(Dataset excerpts)
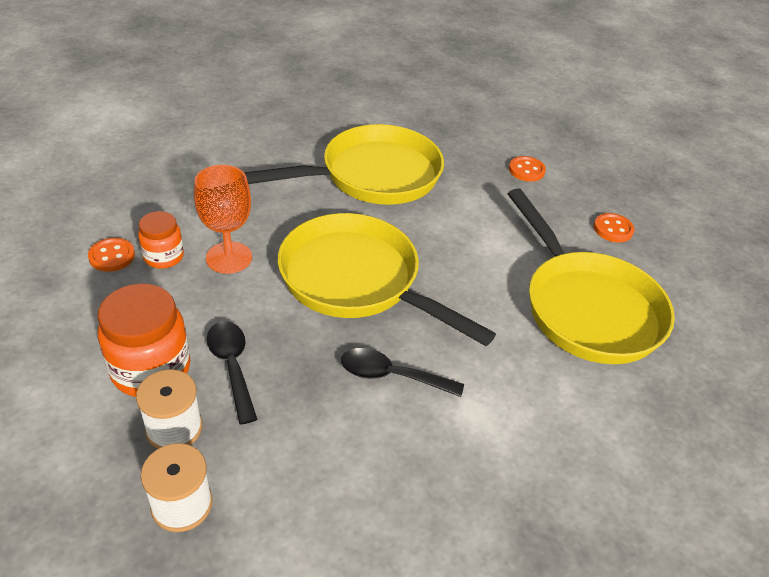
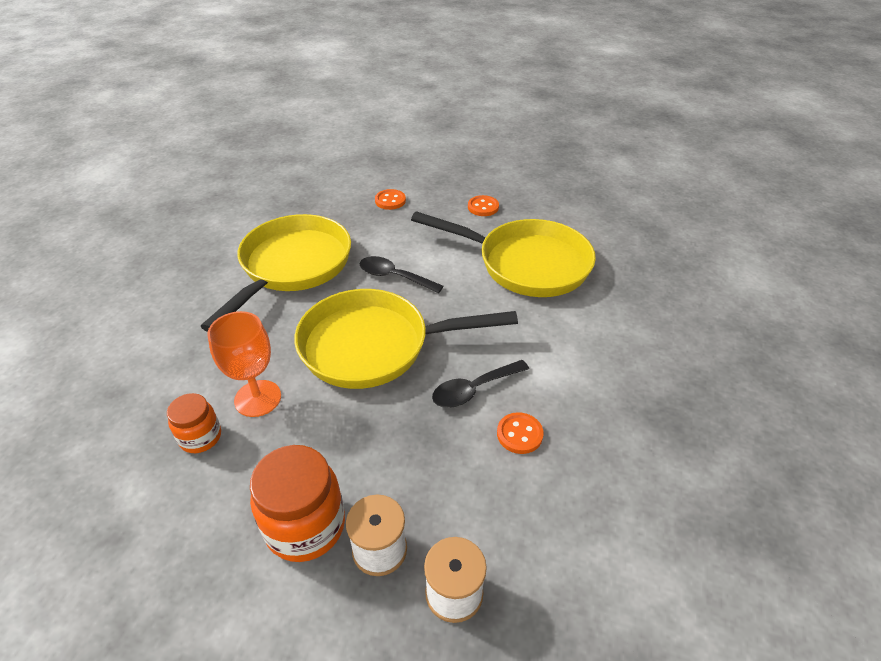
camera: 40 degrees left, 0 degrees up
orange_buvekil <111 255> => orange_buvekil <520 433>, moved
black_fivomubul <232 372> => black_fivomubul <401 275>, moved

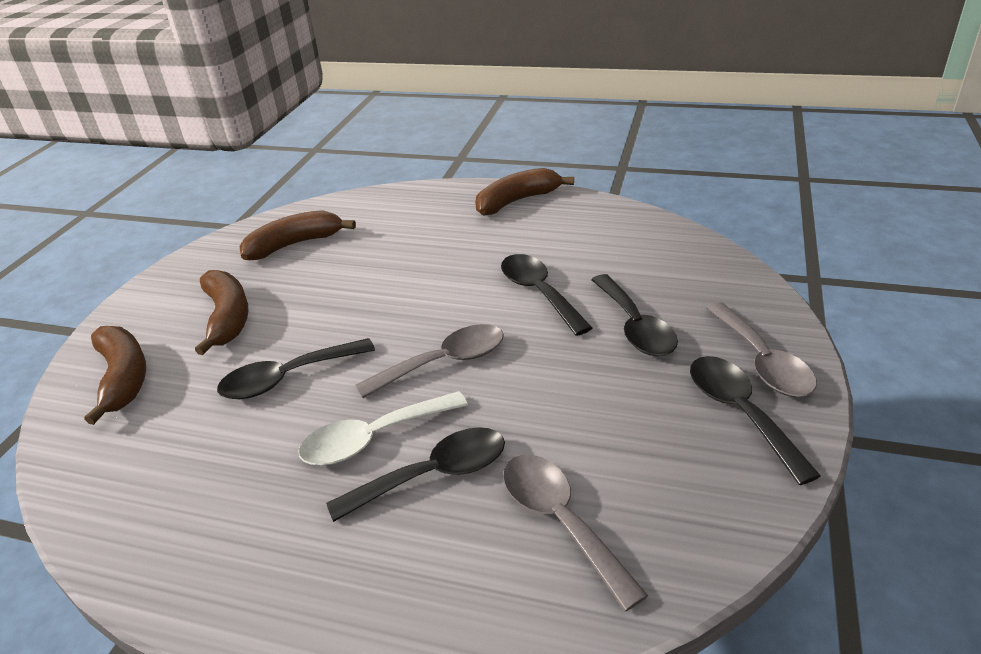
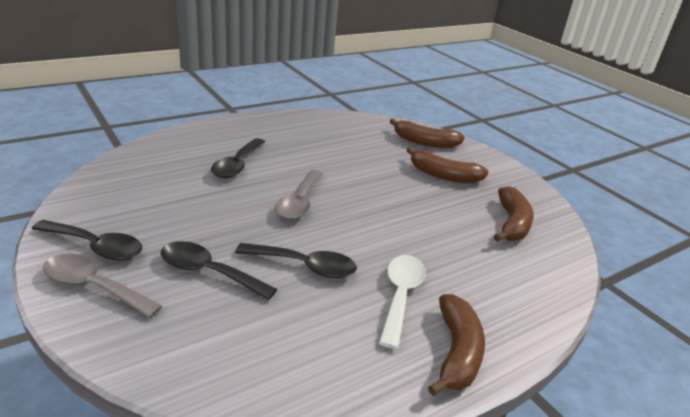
camera: 125 degrees right, 5 degrees down
black_fivomubul <296 368> => nothing
white_fivomubul <383 428> => white_fivomubul <402 302>, moved
grey_fivomubul <575 533> => nothing

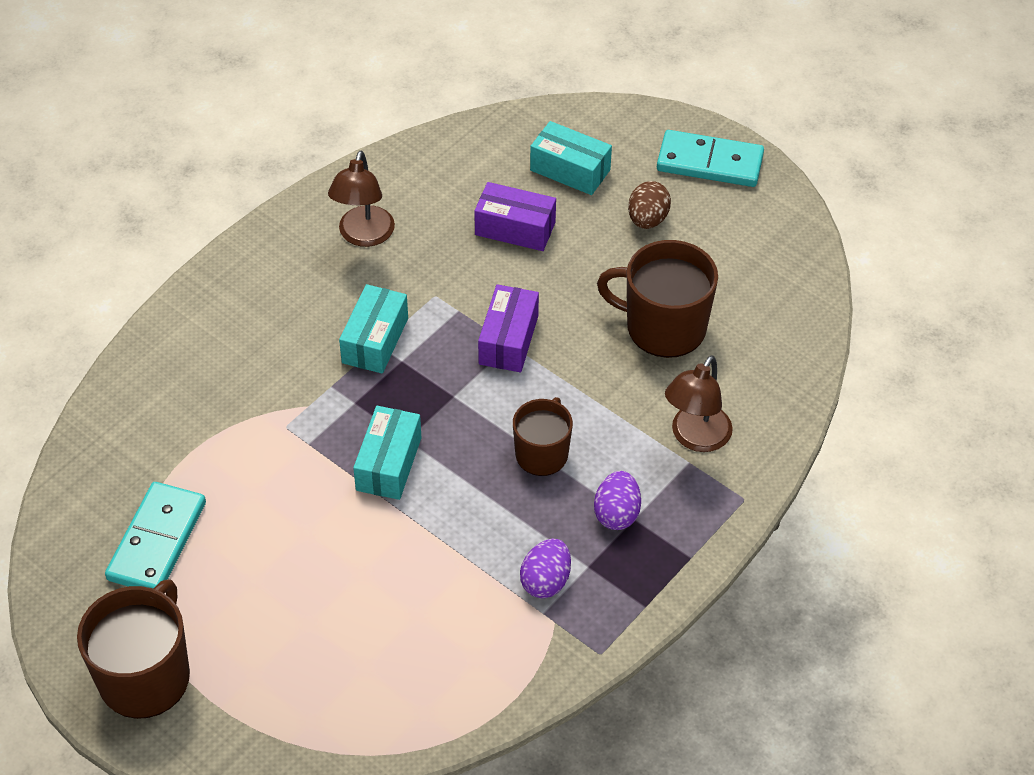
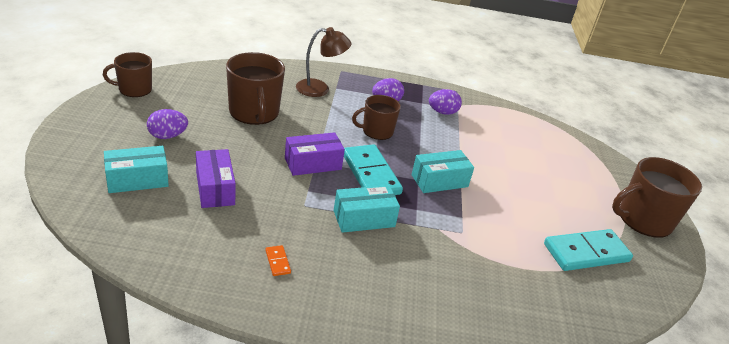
camera: 130 degrees left, 15 degrees down
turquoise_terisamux <571 158> => turquoise_terisamux <136 169>, 75 degrees clockwise
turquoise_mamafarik <710 158> => turquoise_mamafarik <373 169>, moved
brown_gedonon <361 199> => orange_mamafarik <278 260>
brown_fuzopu <649 205> => purple_fuzopu <167 124>
nothing => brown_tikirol <127 74>

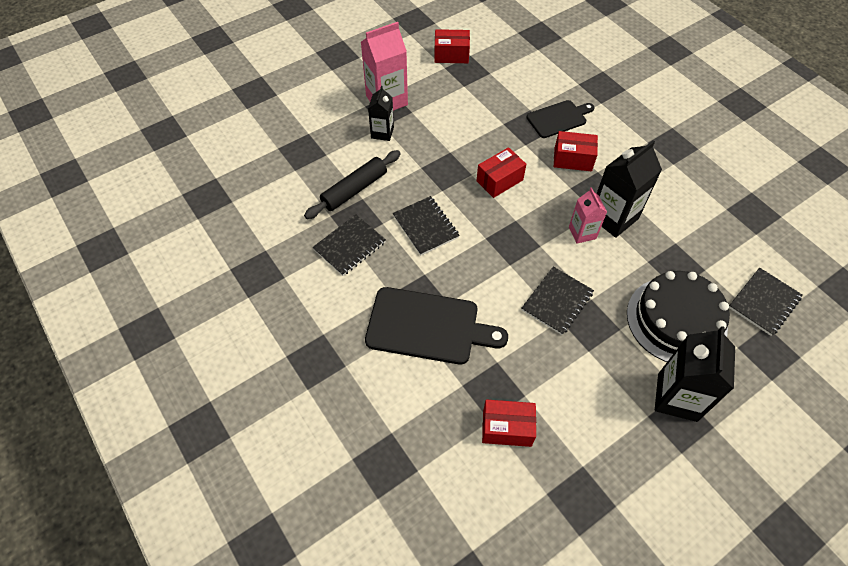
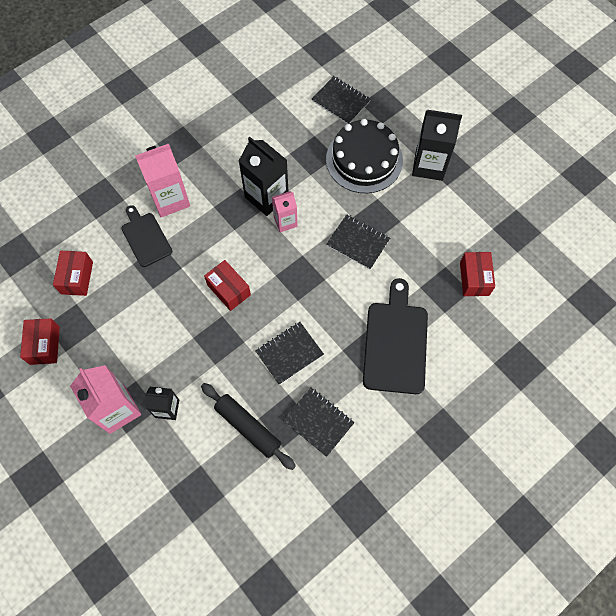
camera: 95 degrees left, 10 degrees up
red_terisamux <576 151> => red_terisamux <73 273>, moved
nothing => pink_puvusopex <162 180>

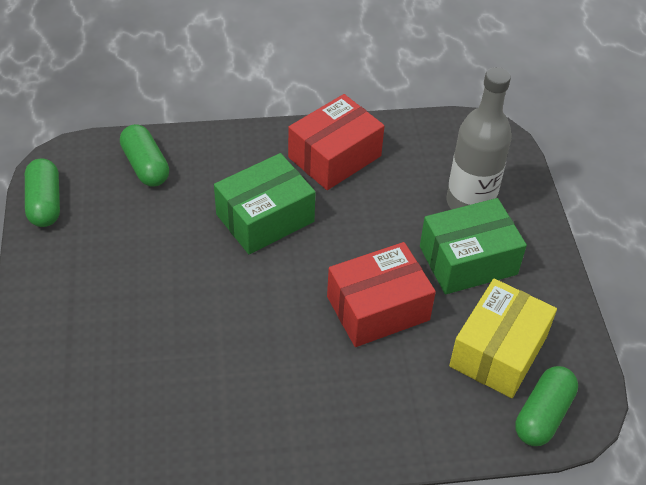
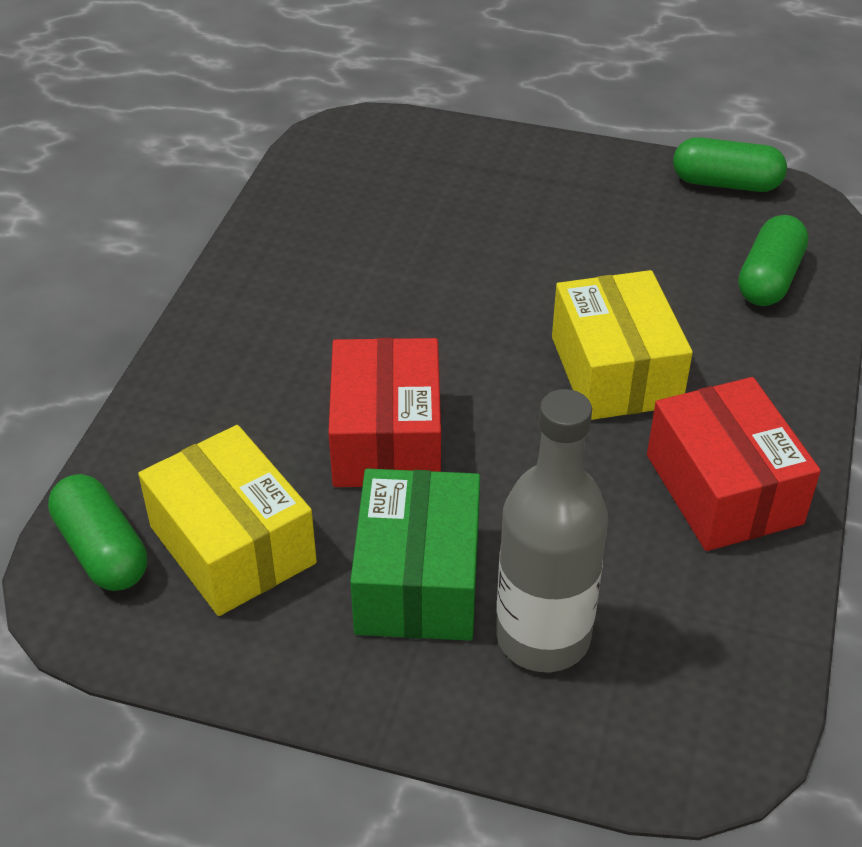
camera: 115 degrees right, 5 degrees down
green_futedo <144 155> => green_futedo <773 260>, 60 degrees counterclockwise
green_terisamux <265 203> => yellow_terisamux <622 345>

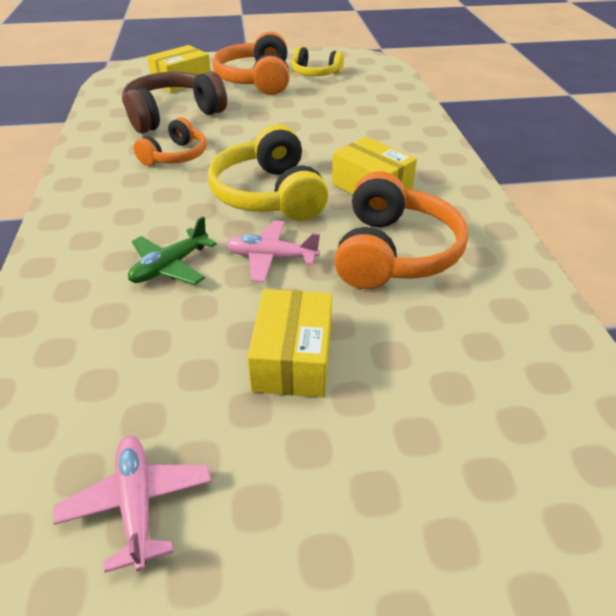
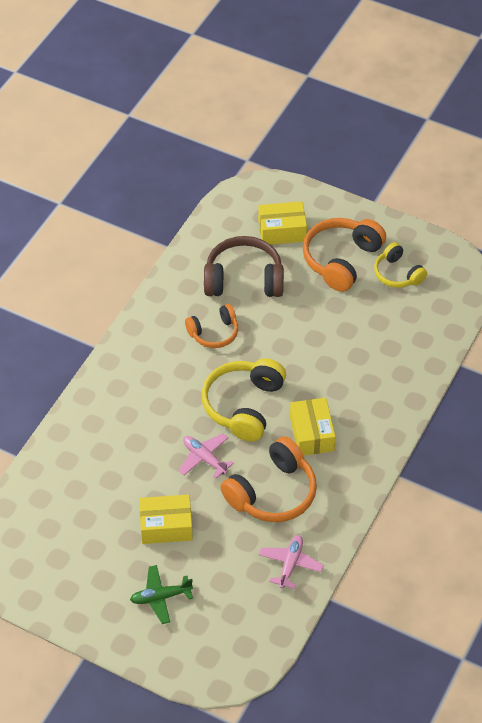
camera: 35 degrees right, 10 degrees up
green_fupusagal <172 250> => green_fupusagal <161 594>, moved
yellow_terisamux <289 343> => yellow_terisamux <166 519>, 45 degrees clockwise
pink_fupusagal <132 504> => pink_fupusagal <291 562>, moved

WORK INSTRUCTION:
Could you reproduce exactly the lines of the entries above, from the one with "turquoise_terisamux <571 158>" through the one with "brown_gedonon <361 199>", and nothing else?

THE COMPLETED TASK:
turquoise_terisamux <571 158> => turquoise_terisamux <136 169>, 75 degrees clockwise
turquoise_mamafarik <710 158> => turquoise_mamafarik <373 169>, moved
brown_gedonon <361 199> => orange_mamafarik <278 260>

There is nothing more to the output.